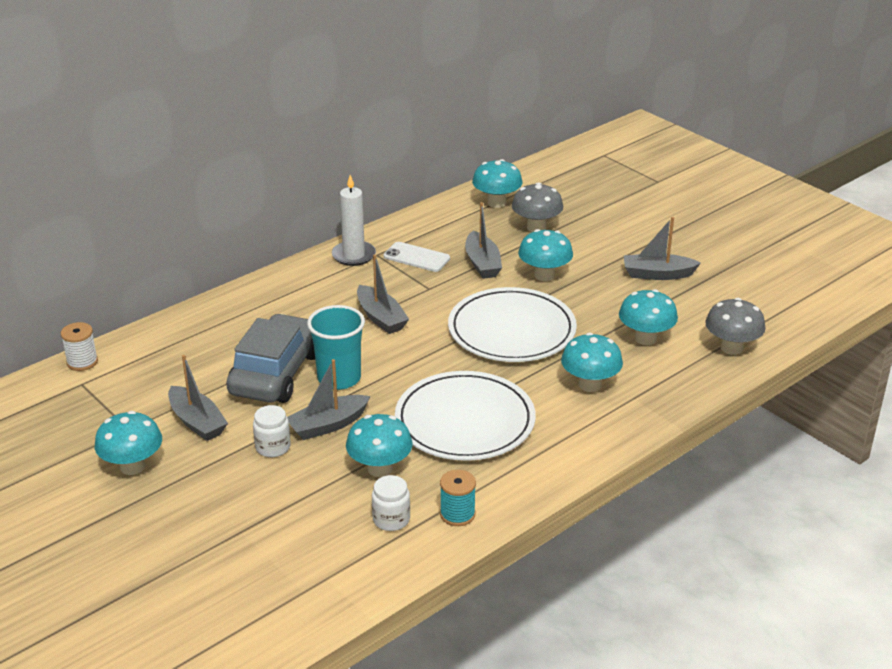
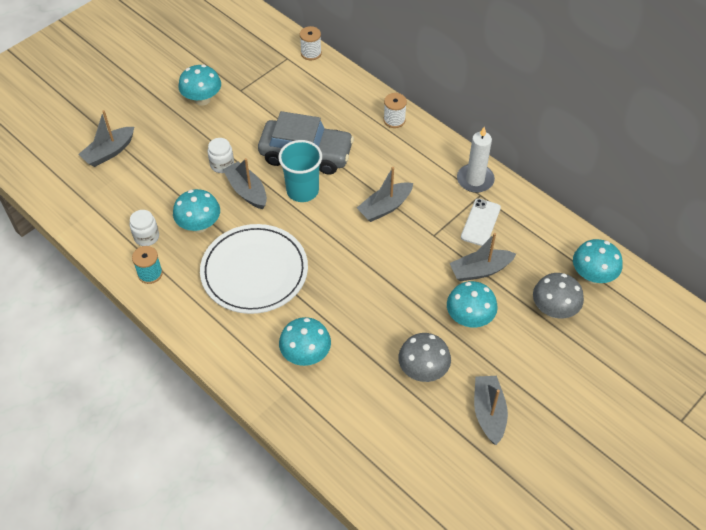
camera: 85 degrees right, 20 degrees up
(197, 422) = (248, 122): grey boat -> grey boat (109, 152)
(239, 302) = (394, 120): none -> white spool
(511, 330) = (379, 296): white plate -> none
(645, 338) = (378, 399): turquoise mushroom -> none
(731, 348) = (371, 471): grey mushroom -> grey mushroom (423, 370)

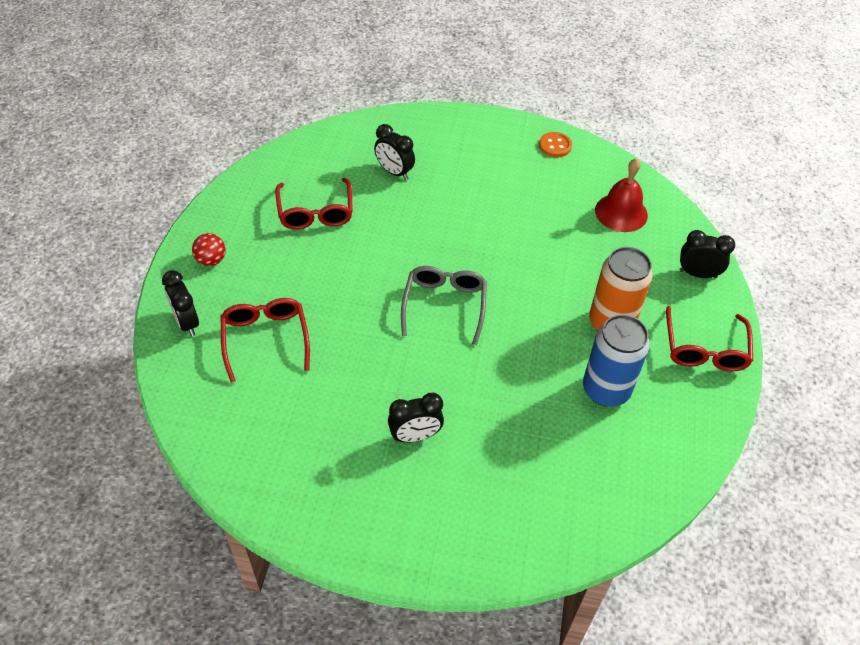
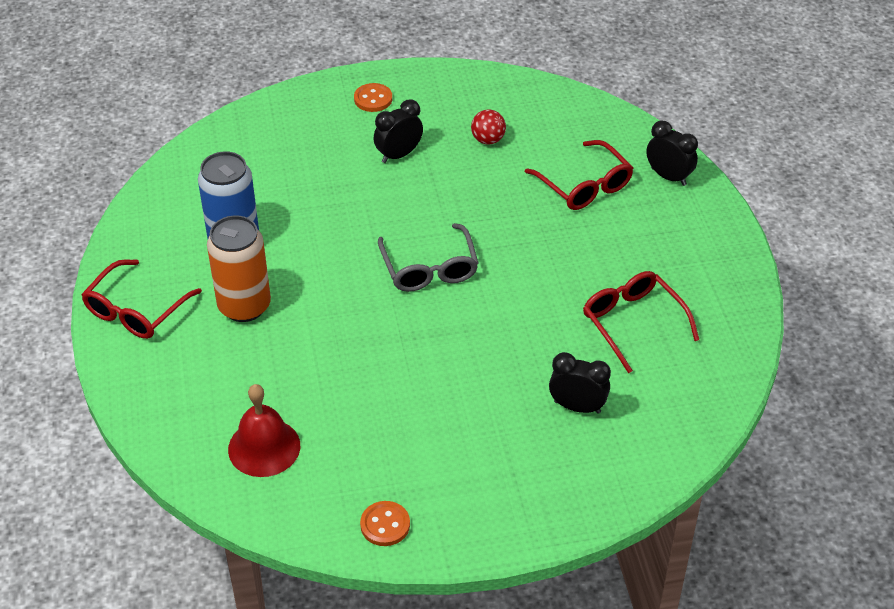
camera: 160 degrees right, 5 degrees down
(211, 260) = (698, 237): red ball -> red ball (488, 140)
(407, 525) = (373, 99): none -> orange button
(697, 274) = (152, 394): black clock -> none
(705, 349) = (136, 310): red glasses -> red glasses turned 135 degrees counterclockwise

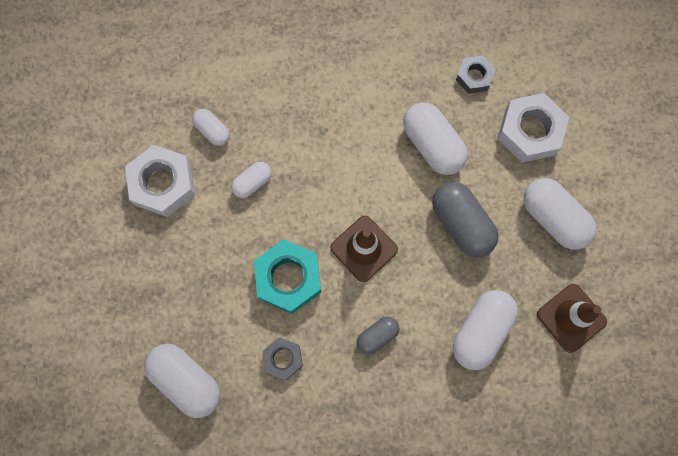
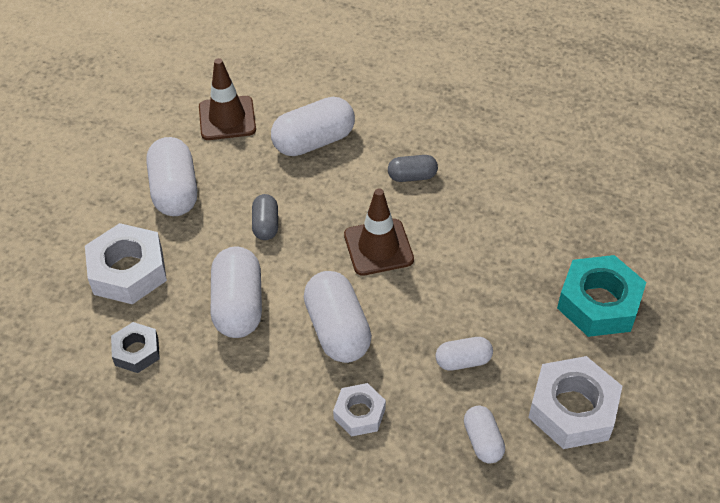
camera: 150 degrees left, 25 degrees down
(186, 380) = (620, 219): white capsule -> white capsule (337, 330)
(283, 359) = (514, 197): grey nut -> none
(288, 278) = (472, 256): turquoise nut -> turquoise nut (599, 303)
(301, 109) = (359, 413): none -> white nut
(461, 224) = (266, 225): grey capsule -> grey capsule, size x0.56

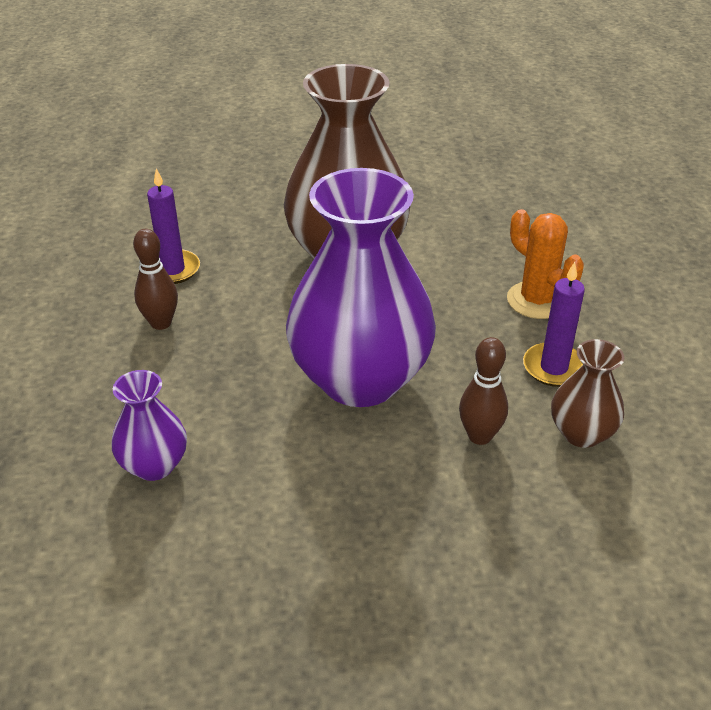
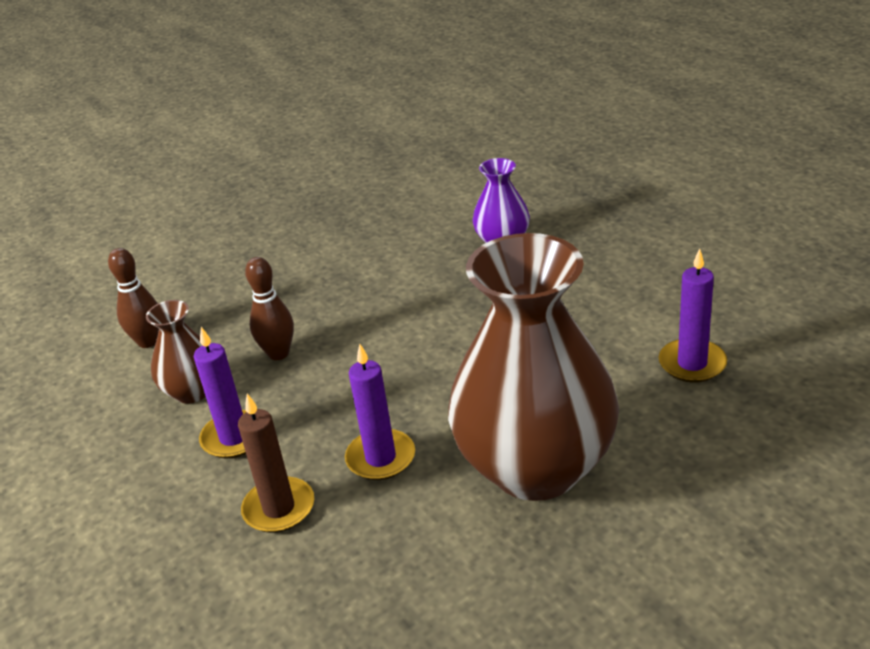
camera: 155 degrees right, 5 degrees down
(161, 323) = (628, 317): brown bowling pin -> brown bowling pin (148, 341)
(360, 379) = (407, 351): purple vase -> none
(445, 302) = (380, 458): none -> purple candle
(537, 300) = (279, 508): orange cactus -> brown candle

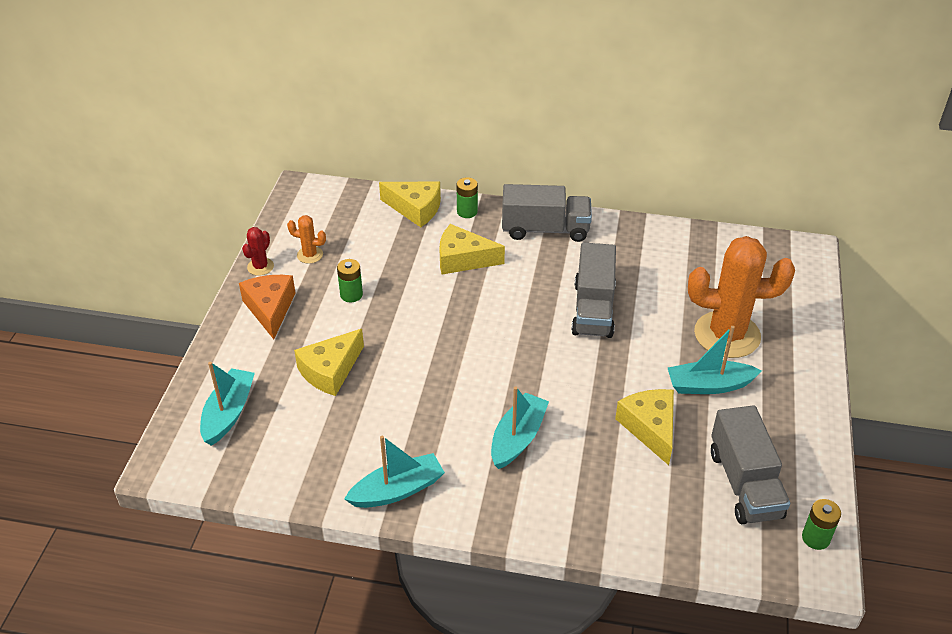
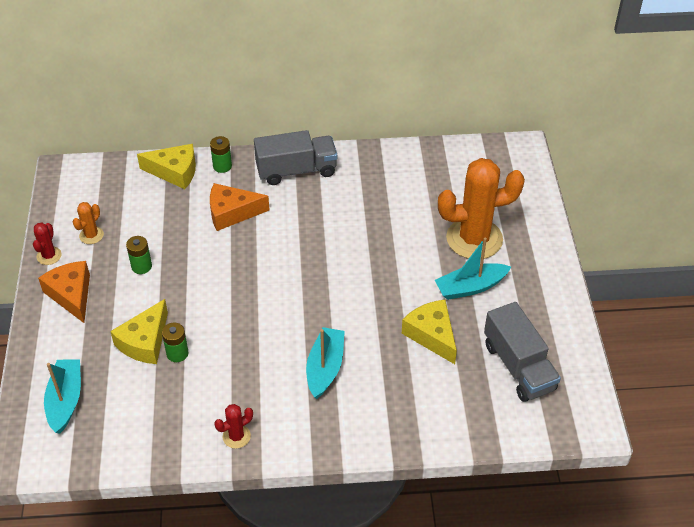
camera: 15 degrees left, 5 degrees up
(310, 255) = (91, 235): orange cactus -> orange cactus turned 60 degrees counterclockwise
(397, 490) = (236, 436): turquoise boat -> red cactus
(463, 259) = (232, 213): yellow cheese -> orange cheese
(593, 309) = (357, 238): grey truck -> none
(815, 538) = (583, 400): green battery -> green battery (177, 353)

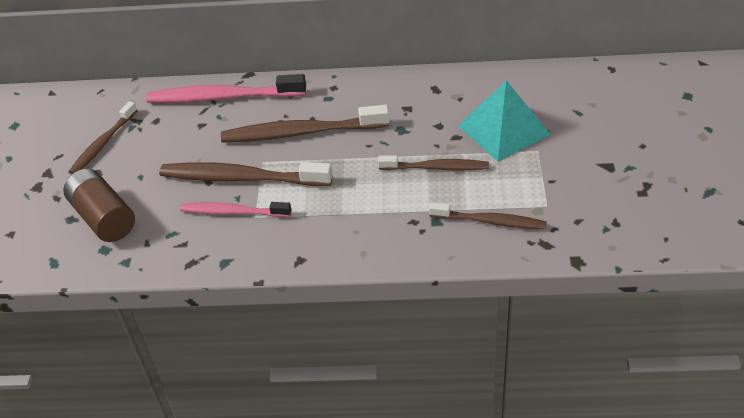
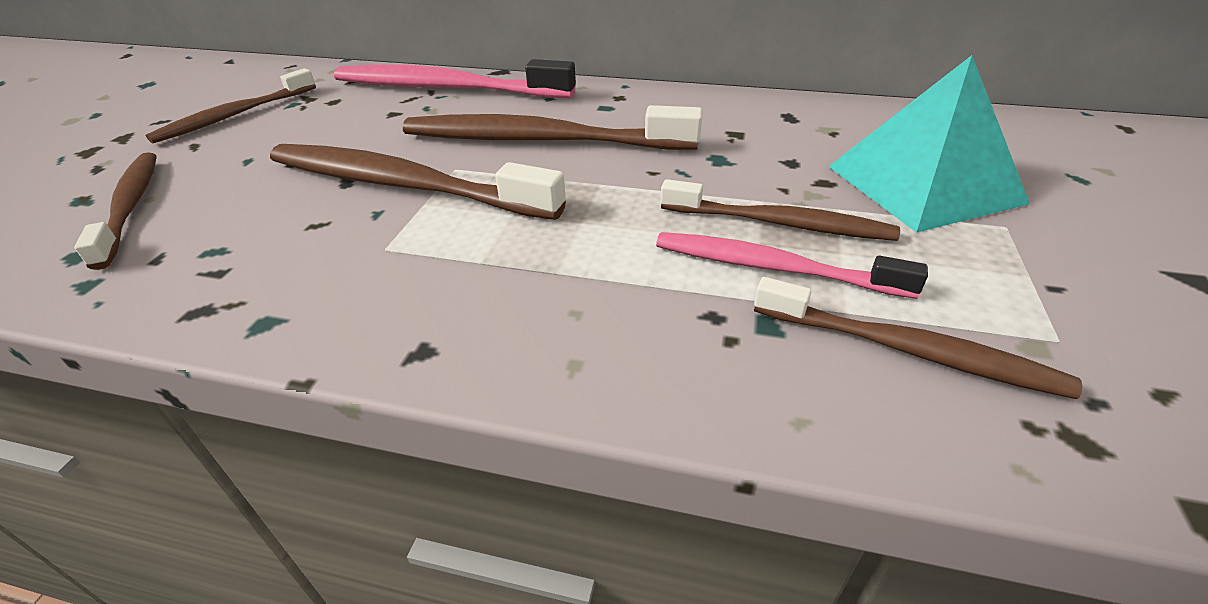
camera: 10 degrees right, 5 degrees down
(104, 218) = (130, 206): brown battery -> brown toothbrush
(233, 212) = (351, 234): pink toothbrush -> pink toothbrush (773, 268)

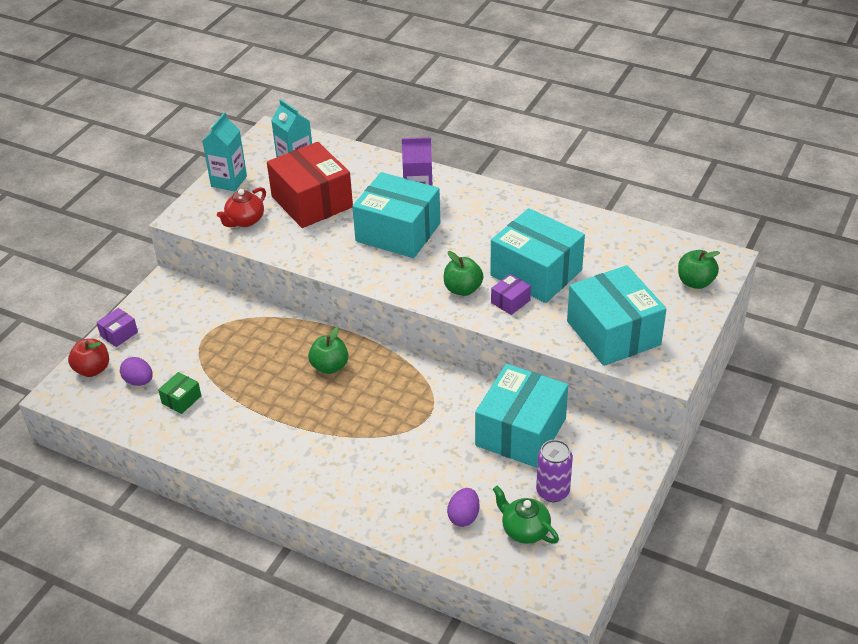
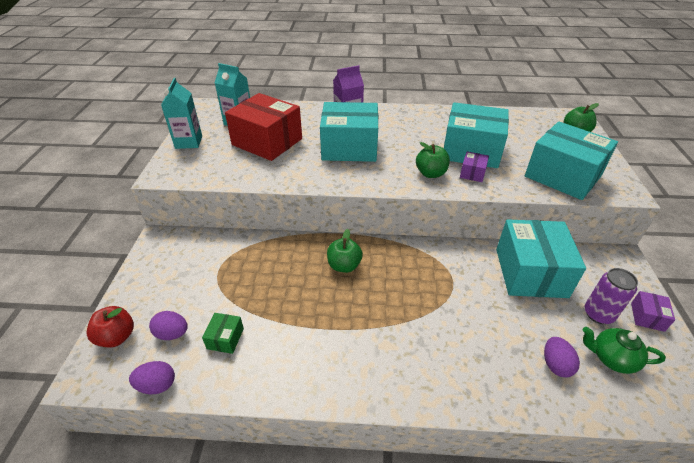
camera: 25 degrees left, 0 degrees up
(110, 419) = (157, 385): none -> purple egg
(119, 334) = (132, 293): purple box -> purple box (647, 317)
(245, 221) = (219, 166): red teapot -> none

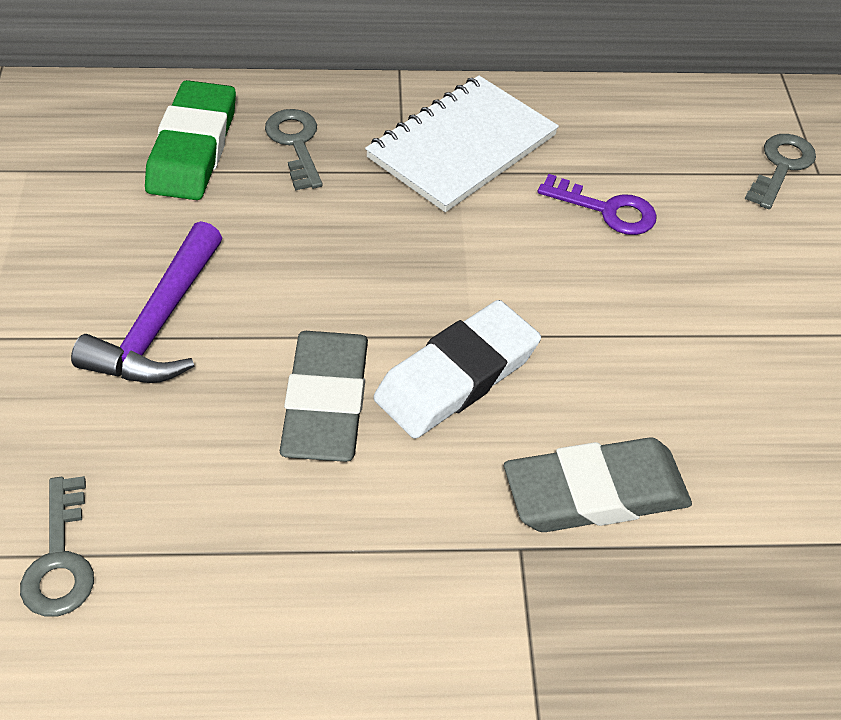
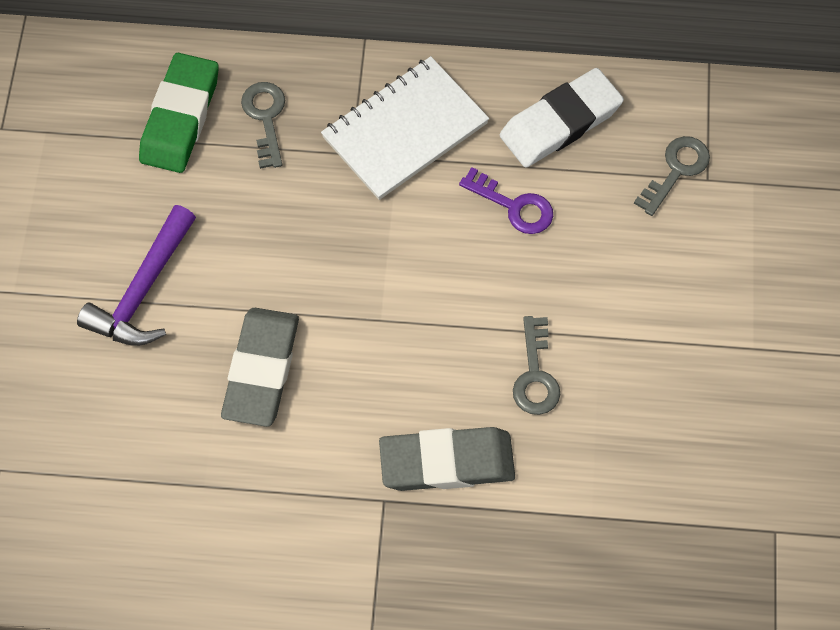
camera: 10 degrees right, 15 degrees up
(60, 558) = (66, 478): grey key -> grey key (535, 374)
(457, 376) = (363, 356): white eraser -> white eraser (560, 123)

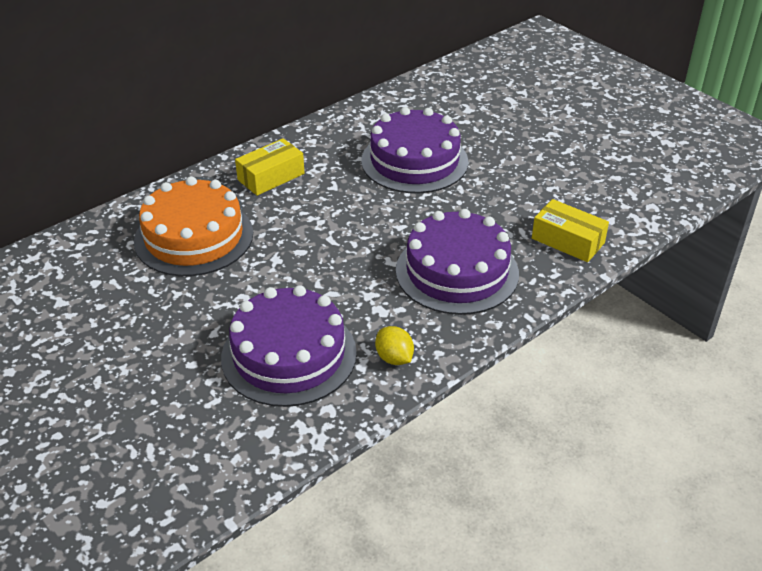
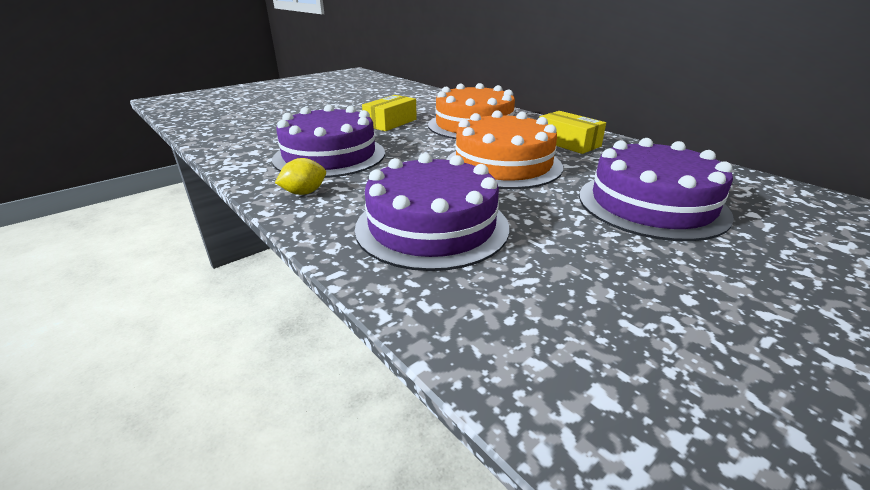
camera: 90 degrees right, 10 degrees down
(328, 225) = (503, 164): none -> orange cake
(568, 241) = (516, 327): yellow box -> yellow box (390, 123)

##########

- To do
Reproduce the lines of the data that run from the one containing "(461, 224) = (266, 225): grey" to the final line, both included, exactly as they appear and without the pictures.

- Solution to this task
(461, 224) = (266, 225): grey capsule -> grey capsule, size x0.56

camera: 155 degrees right, 5 degrees down
(161, 323) = (628, 317): brown bowling pin -> brown bowling pin (148, 341)
(360, 379) = (407, 351): purple vase -> none
(445, 302) = (380, 458): none -> purple candle
(537, 300) = (279, 508): orange cactus -> brown candle

camera: 15 degrees left, 5 degrees up
(310, 255) = (91, 235): orange cactus -> orange cactus turned 60 degrees counterclockwise
(397, 490) = (236, 436): turquoise boat -> red cactus
(463, 259) = (232, 213): yellow cheese -> orange cheese
(593, 309) = (357, 238): grey truck -> none
(815, 538) = (583, 400): green battery -> green battery (177, 353)

camera: 10 degrees right, 5 degrees down
(104, 218) = (130, 206): brown battery -> brown toothbrush
(233, 212) = (351, 234): pink toothbrush -> pink toothbrush (773, 268)

camera: 25 degrees left, 0 degrees up
(110, 419) = (157, 385): none -> purple egg
(119, 334) = (132, 293): purple box -> purple box (647, 317)
(245, 221) = (219, 166): red teapot -> none

camera: 10 degrees right, 15 degrees up
(60, 558) = (66, 478): grey key -> grey key (535, 374)
(457, 376) = (363, 356): white eraser -> white eraser (560, 123)

camera: 90 degrees right, 10 degrees down
(328, 225) = (503, 164): none -> orange cake
(568, 241) = (516, 327): yellow box -> yellow box (390, 123)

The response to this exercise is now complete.